◆ What you should do
How many lines in the records below contain the word "minus"? Reply with that number only.

Stored data
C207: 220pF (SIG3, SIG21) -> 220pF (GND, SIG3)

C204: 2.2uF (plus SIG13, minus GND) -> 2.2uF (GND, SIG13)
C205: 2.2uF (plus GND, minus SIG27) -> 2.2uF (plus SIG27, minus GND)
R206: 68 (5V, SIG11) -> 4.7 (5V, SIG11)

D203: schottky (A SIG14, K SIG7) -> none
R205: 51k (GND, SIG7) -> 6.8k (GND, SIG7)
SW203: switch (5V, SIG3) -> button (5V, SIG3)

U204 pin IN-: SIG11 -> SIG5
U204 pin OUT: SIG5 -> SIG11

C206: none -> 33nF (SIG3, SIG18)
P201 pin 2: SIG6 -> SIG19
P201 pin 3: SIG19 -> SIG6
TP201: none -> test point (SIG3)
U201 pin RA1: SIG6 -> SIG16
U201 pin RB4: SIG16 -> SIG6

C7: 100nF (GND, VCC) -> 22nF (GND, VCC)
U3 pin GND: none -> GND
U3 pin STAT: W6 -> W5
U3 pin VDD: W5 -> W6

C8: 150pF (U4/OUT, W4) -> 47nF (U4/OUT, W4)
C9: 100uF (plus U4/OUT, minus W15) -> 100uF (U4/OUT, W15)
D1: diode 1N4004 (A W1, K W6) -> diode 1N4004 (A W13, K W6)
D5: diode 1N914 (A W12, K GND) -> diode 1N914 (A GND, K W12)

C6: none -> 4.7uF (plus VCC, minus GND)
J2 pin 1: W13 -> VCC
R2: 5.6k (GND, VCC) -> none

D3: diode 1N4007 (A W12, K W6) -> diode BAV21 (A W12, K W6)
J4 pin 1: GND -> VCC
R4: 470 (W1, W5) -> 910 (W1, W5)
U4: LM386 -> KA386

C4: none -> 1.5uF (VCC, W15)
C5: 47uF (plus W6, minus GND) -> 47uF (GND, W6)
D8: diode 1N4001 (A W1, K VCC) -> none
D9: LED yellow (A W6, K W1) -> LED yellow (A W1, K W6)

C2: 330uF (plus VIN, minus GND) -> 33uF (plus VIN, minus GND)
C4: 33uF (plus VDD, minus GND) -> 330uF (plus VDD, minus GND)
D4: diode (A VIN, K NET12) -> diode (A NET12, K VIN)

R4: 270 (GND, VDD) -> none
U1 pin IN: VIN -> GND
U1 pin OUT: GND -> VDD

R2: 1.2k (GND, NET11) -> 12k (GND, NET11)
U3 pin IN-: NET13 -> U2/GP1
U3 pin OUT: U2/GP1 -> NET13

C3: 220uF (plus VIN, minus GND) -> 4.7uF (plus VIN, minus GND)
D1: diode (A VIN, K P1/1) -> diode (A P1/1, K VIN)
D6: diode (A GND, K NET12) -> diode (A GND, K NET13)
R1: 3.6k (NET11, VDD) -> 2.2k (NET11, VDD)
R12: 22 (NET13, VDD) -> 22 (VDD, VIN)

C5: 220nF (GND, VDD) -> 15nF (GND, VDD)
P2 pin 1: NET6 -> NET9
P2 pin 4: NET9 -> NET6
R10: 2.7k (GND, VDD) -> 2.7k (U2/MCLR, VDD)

◆ Written answer
8